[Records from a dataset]
= Beginning of Section =
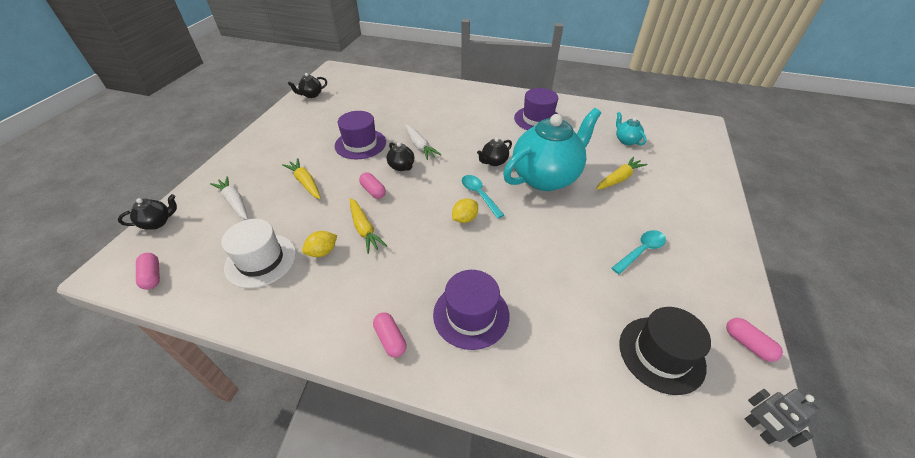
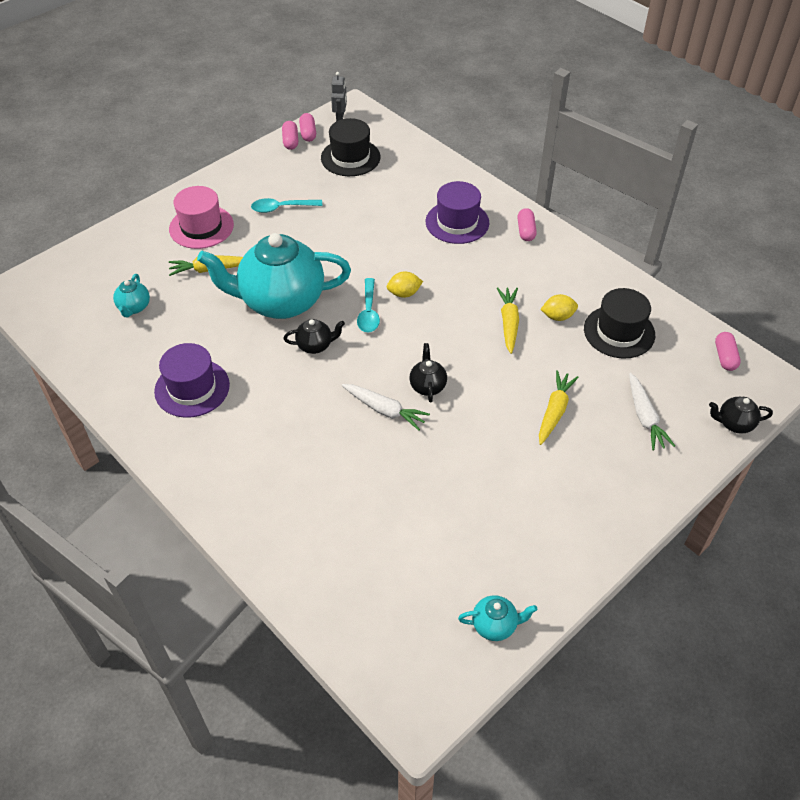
camera: 150 degrees left, 5 degrees up
(261, 260) = (619, 332): white hat -> black hat
(305, 183) = (554, 411): yellow carrot -> yellow carrot turned 150 degrees counterclockwise
(311, 95) = (495, 625): black teapot -> turquoise teapot
(360, 144) = (461, 450): purple hat -> none
(373, 191) = (479, 365): pink capsule -> pink capsule (308, 133)
(420, 146) = (385, 410): white carrot -> white carrot turned 120 degrees clockwise
(672, 205) = (201, 227): none -> pink hat

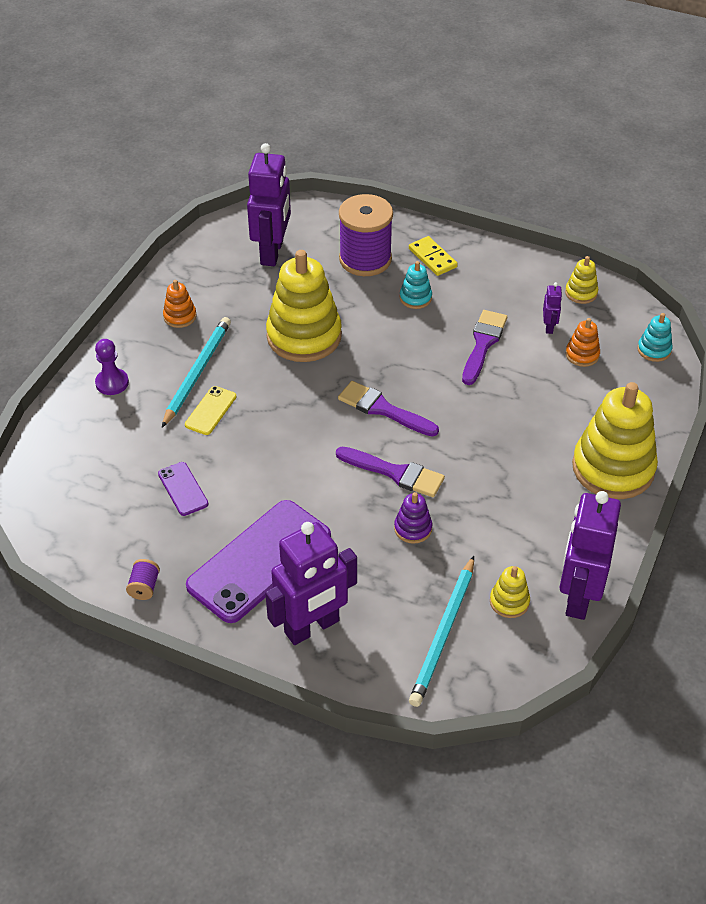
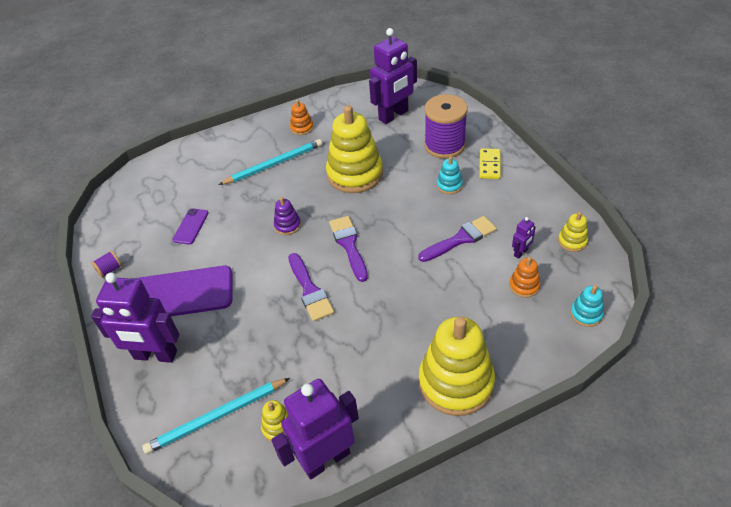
camera: 45 degrees right, 0 degrees up
(112, 383) = (227, 147): purple pawn -> none
(211, 411) = (255, 190): yellow phone -> none
(413, 528) = (279, 333): purple stacking toy -> purple stacking toy (287, 225)

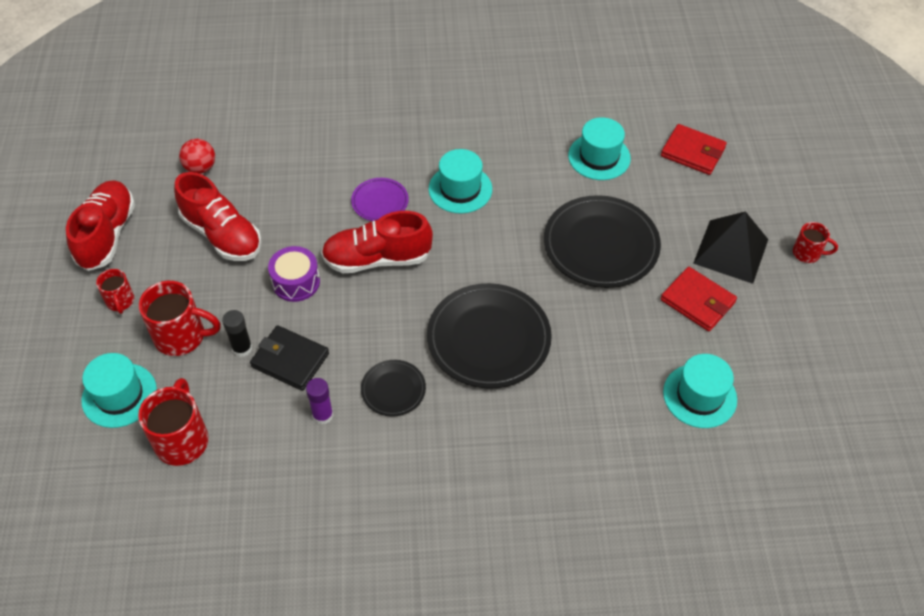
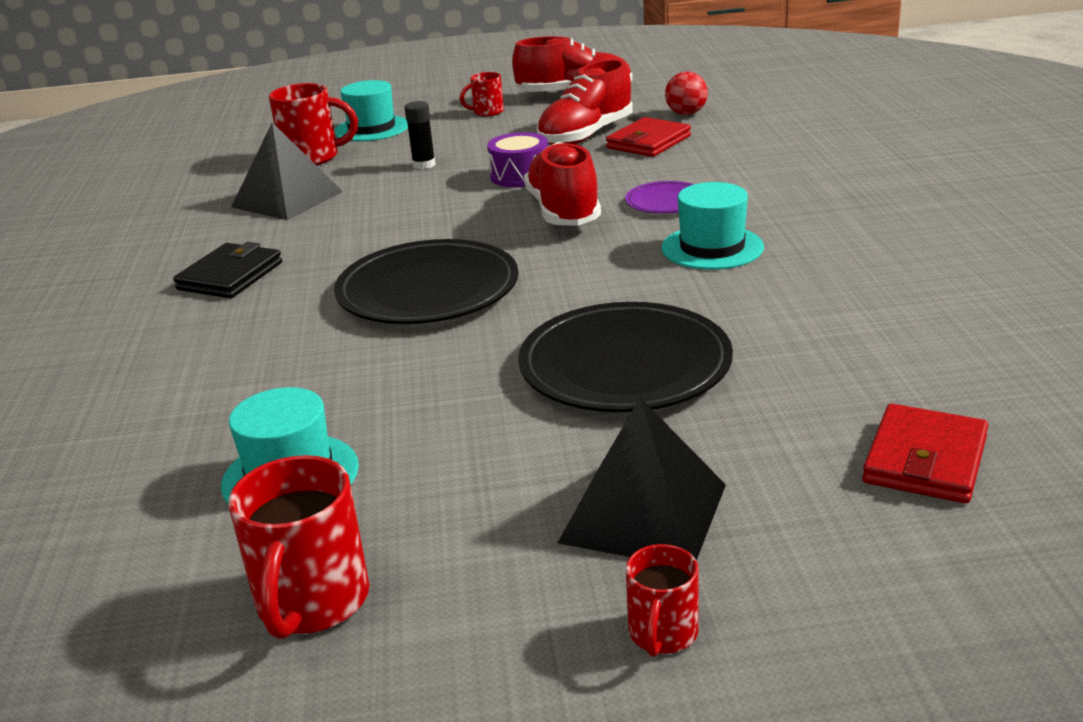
camera: 90 degrees right, 25 degrees down
(182, 336) = (441, 140): red mug -> red mug (312, 602)
(284, 449) = (287, 199): none -> black pyramid
(290, 360) = (405, 187): black wallet -> black wallet (230, 276)
(323, 415) = (326, 211): purple glue stick -> none
(393, 390) = (353, 241): black plate -> none
(599, 157) = (846, 353): turquoise hat -> none
(697, 301) = (504, 471): red wallet -> red wallet (648, 142)

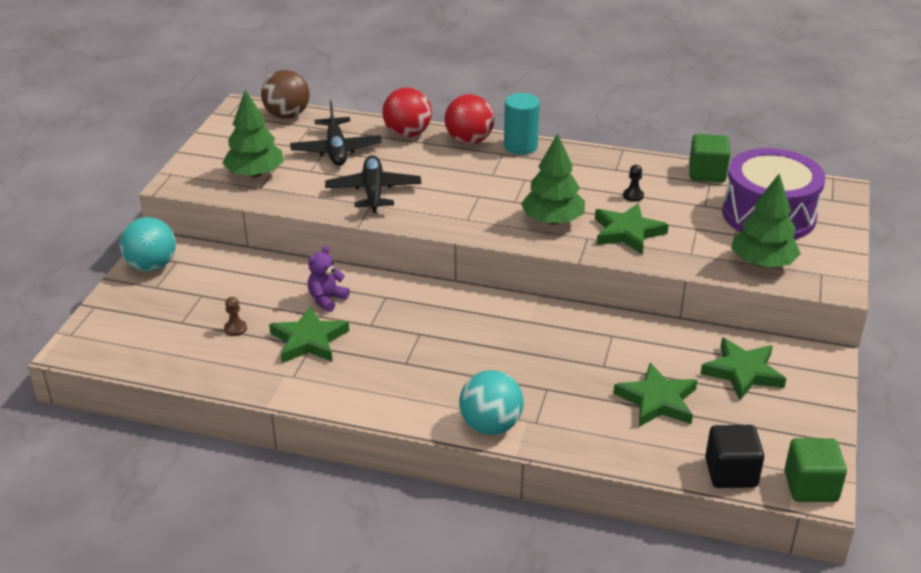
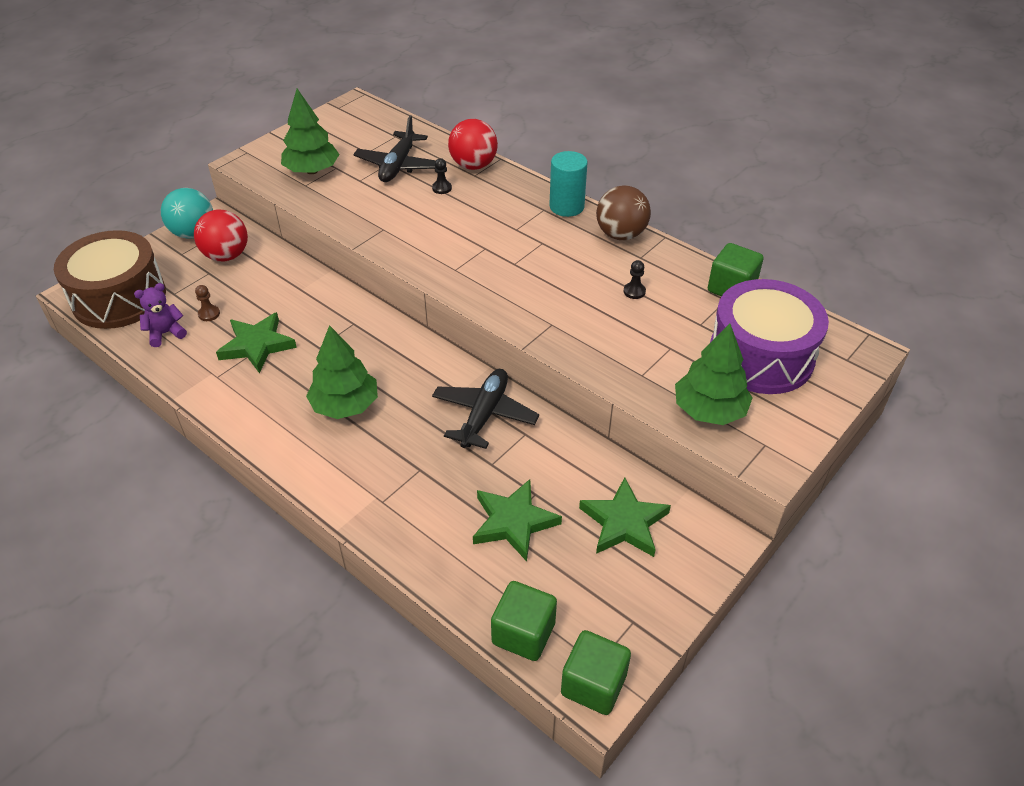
camera: 25 degrees right, 10 degrees up
(126, 341) = (119, 297): none -> brown drum
(287, 115) = (385, 120): brown ball -> brown ball (621, 234)
(327, 299) = (303, 310): purple teddy bear -> purple teddy bear (166, 333)
(373, 191) = (395, 216): black plane -> black plane (484, 414)
(395, 159) = (442, 188): none -> black pawn
(469, 141) = (523, 187): red ball -> red ball (226, 255)
(490, 425) = (339, 489): turquoise ball -> none
(552, 220) = (533, 295): green tree -> green tree (345, 405)
(627, 232) = (596, 331): green star -> none
(731, 473) = (523, 633): black cube -> green cube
= End of Section =
> **Task prompt**: Only the words belong in your copy: restate the data above exactly and leave the images out.

> **Expected output**:
camera: 150 degrees left, 5 degrees up
(261, 260) = (619, 332): white hat -> black hat
(305, 183) = (554, 411): yellow carrot -> yellow carrot turned 150 degrees counterclockwise
(311, 95) = (495, 625): black teapot -> turquoise teapot
(360, 144) = (461, 450): purple hat -> none
(373, 191) = (479, 365): pink capsule -> pink capsule (308, 133)
(420, 146) = (385, 410): white carrot -> white carrot turned 120 degrees clockwise
(672, 205) = (201, 227): none -> pink hat

camera: 45 degrees right, 0 degrees up
(112, 383) = (227, 147): purple pawn -> none
(211, 411) = (255, 190): yellow phone -> none
(413, 528) = (279, 333): purple stacking toy -> purple stacking toy (287, 225)

camera: 90 degrees right, 25 degrees down
(182, 336) = (441, 140): red mug -> red mug (312, 602)
(284, 449) = (287, 199): none -> black pyramid
(290, 360) = (405, 187): black wallet -> black wallet (230, 276)
(323, 415) = (326, 211): purple glue stick -> none
(393, 390) = (353, 241): black plate -> none
(599, 157) = (846, 353): turquoise hat -> none
(697, 301) = (504, 471): red wallet -> red wallet (648, 142)

camera: 25 degrees right, 10 degrees up
(126, 341) = (119, 297): none -> brown drum
(287, 115) = (385, 120): brown ball -> brown ball (621, 234)
(327, 299) = (303, 310): purple teddy bear -> purple teddy bear (166, 333)
(373, 191) = (395, 216): black plane -> black plane (484, 414)
(395, 159) = (442, 188): none -> black pawn
(469, 141) = (523, 187): red ball -> red ball (226, 255)
(490, 425) = (339, 489): turquoise ball -> none
(552, 220) = (533, 295): green tree -> green tree (345, 405)
(627, 232) = (596, 331): green star -> none
(731, 473) = (523, 633): black cube -> green cube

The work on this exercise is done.